[Dataset entries — start]

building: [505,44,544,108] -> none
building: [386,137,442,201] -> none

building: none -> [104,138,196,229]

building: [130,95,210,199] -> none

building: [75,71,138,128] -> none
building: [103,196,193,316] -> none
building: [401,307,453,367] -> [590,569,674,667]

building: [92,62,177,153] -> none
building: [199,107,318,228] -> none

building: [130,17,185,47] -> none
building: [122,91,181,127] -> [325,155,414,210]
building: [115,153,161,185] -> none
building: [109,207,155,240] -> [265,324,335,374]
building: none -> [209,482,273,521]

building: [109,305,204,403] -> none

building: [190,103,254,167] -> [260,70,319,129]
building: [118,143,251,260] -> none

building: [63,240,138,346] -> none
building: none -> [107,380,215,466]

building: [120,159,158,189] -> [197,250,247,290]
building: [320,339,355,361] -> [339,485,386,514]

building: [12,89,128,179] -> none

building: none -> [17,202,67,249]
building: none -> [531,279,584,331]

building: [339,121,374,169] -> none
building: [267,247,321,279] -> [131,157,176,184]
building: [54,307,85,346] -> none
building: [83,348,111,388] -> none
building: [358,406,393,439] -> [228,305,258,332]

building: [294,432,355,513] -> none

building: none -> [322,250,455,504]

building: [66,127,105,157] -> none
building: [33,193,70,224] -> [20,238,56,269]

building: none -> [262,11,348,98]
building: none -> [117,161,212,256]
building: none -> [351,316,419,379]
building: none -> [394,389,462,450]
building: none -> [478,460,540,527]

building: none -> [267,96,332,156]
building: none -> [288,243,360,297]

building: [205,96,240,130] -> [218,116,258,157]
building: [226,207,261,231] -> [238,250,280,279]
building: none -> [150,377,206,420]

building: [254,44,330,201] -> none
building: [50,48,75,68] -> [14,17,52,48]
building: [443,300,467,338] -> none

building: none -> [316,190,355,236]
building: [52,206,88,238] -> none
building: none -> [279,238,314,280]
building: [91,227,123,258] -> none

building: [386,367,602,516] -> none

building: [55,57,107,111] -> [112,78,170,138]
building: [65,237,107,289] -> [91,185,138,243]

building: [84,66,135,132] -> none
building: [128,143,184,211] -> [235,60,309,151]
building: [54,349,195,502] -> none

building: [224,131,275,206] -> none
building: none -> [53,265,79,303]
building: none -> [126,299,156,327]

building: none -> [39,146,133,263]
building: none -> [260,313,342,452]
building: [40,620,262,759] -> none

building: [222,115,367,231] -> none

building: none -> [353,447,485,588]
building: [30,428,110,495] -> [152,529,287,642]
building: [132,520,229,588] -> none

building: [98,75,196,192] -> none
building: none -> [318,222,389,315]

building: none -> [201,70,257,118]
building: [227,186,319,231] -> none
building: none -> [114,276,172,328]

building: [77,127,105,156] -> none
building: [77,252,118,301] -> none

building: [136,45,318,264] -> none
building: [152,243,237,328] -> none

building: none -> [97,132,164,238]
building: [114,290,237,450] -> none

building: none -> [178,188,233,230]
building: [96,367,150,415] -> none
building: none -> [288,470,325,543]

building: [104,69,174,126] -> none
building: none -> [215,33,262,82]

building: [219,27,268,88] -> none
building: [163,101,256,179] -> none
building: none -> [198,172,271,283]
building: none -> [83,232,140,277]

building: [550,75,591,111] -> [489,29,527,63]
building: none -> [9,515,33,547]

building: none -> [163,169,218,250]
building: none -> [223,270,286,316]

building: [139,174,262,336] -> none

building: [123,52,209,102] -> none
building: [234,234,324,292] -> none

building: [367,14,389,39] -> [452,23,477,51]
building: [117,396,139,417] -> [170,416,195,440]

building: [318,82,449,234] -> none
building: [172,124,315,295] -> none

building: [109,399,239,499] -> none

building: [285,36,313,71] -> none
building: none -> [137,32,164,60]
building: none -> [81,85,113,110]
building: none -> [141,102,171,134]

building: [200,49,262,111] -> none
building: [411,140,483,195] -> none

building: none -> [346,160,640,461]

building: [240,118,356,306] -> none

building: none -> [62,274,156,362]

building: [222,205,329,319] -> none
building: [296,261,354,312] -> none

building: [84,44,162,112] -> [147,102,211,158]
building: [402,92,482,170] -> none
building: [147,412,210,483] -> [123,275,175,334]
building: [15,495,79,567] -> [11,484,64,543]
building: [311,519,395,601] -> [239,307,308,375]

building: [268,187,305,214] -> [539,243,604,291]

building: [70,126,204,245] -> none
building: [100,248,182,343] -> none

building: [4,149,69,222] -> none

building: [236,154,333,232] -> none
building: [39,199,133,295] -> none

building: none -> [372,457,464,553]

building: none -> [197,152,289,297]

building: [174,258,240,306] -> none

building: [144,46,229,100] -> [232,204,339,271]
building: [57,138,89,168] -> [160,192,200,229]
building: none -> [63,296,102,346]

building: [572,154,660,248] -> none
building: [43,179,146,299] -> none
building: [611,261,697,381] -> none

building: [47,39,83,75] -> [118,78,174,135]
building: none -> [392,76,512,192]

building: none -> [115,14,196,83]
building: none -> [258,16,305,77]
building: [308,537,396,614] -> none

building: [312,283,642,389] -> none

[Dataset entries — finish]

*Task to complete:*
Reproduce exactly the lines running from the one with "building: none -> [258,16,305,77]" to the last line of the listing above. Add nothing else.

*Response to this exercise:*
building: none -> [258,16,305,77]
building: [308,537,396,614] -> none

building: [312,283,642,389] -> none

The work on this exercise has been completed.